▸ Directions:
Copying rule for the data below: pictures stay out, and only the lines from the one with "black duck: 5 -> 3" down to the one with "yellow robot: 3 -> 0", inclusive, are repeated exactly.

▸ Records for processing:
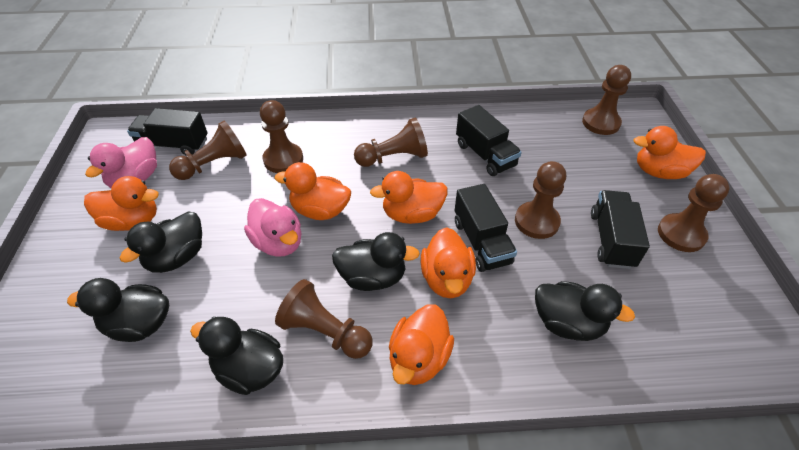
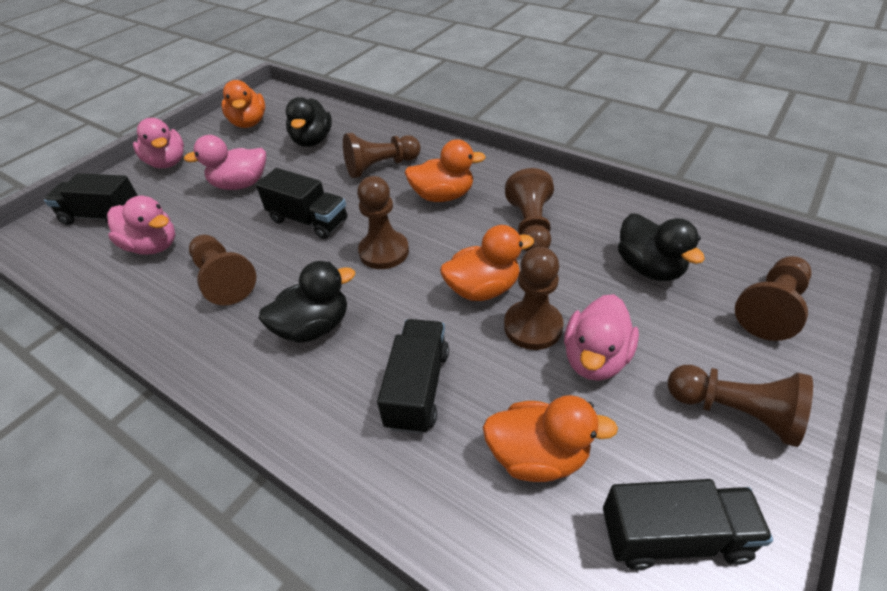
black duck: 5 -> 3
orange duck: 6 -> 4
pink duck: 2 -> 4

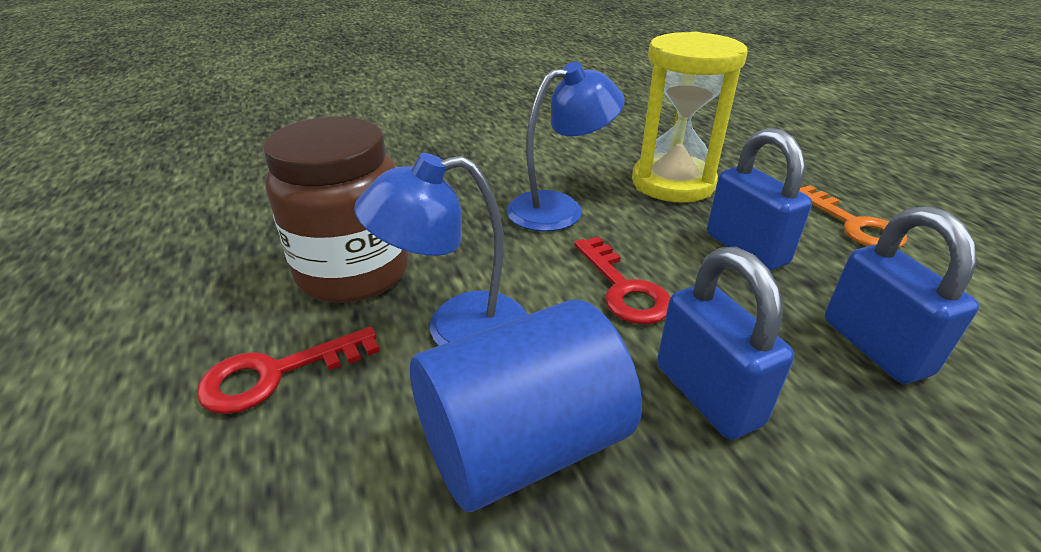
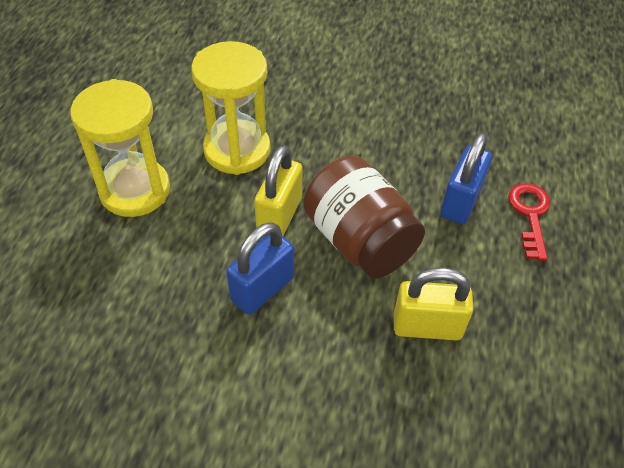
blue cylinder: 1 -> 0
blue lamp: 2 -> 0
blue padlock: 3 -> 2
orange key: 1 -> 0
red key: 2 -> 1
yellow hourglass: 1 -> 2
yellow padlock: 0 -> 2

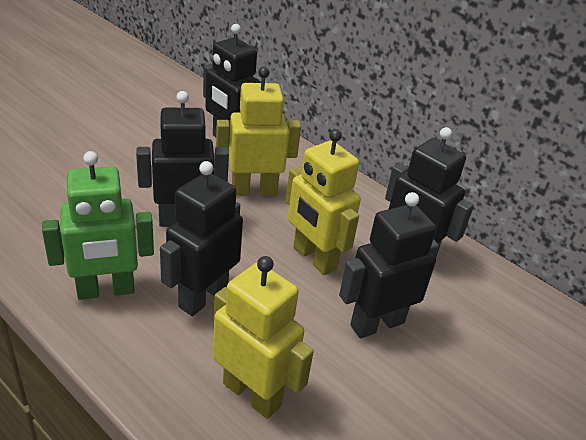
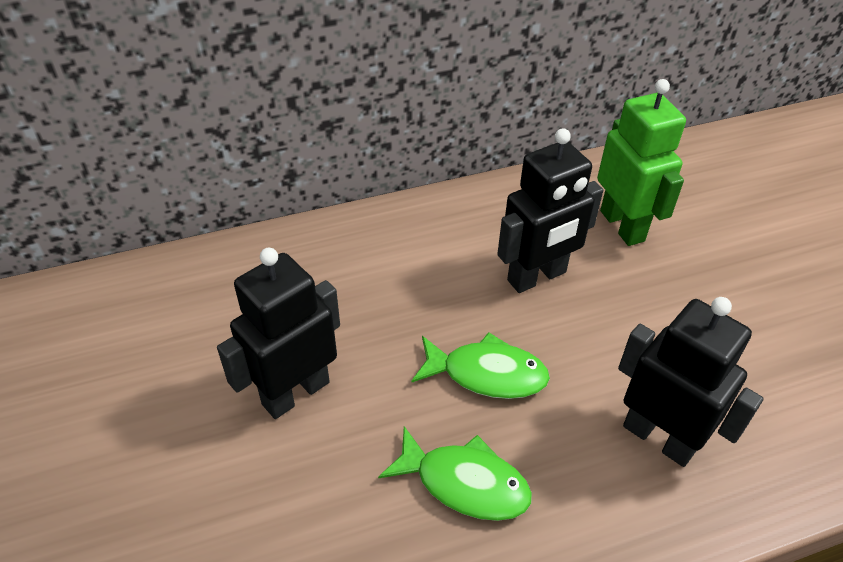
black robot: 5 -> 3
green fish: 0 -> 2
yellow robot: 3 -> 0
* * *
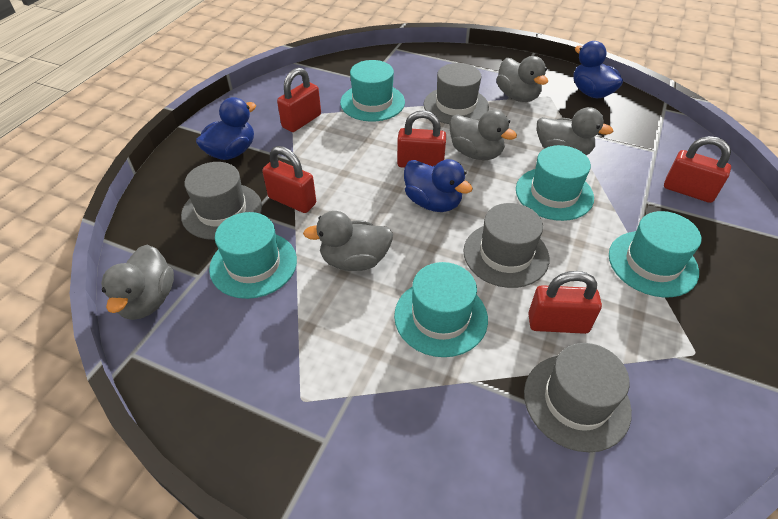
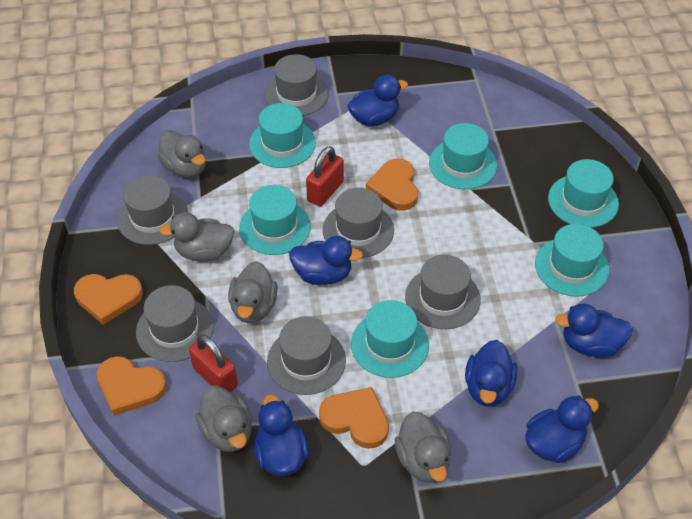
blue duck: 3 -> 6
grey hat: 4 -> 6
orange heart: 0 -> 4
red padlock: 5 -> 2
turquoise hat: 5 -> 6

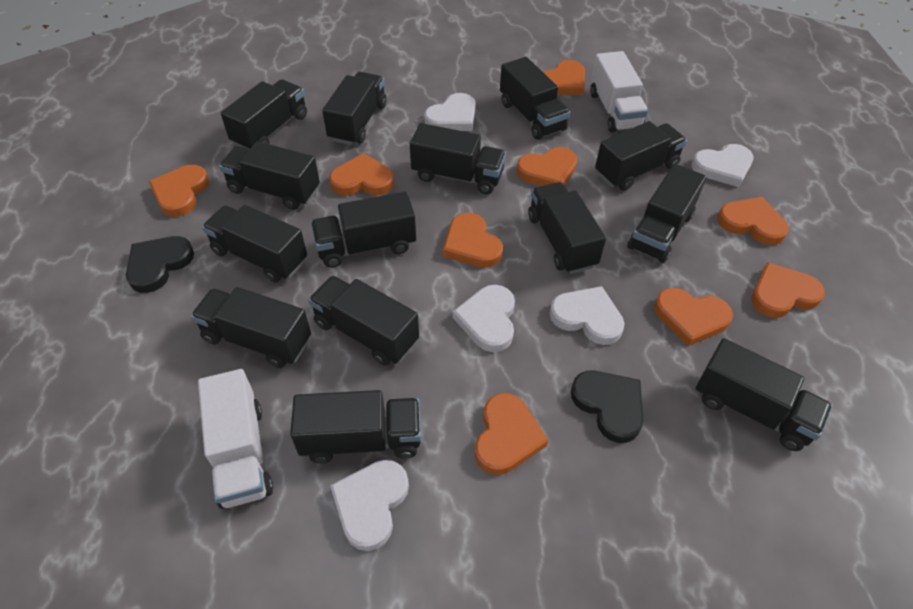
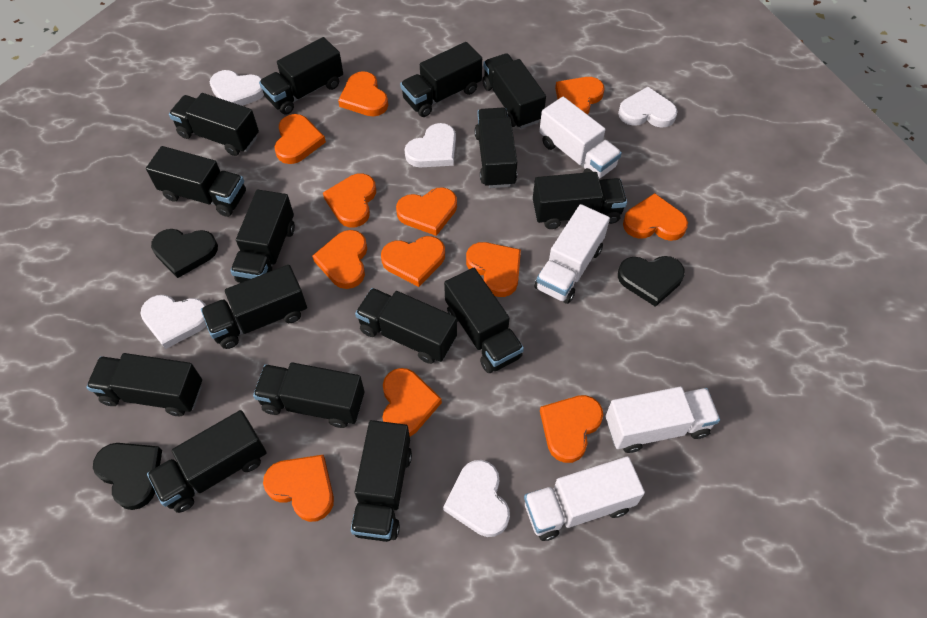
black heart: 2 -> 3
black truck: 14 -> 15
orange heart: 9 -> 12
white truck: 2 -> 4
---
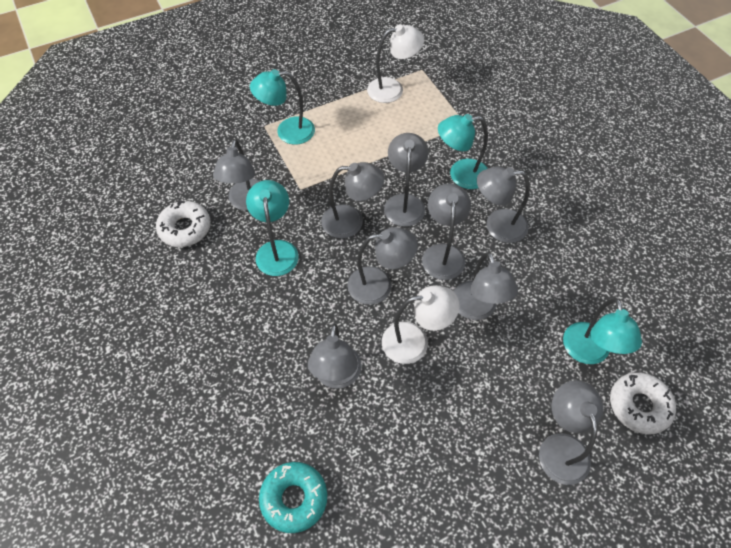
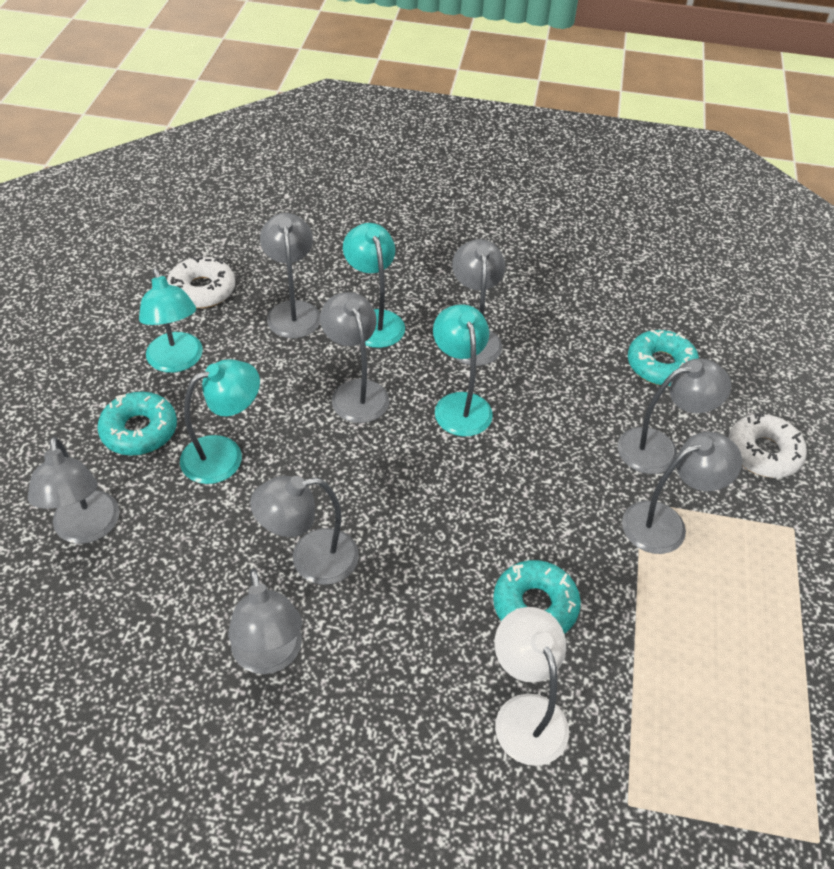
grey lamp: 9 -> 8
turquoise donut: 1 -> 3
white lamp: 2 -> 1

▸ Exercise response:
black duck: 5 -> 3
orange duck: 6 -> 4
pink duck: 2 -> 4

blue cylinder: 1 -> 0
blue lamp: 2 -> 0
blue padlock: 3 -> 2
orange key: 1 -> 0
red key: 2 -> 1
yellow hourglass: 1 -> 2
yellow padlock: 0 -> 2

black robot: 5 -> 3
green fish: 0 -> 2
yellow robot: 3 -> 0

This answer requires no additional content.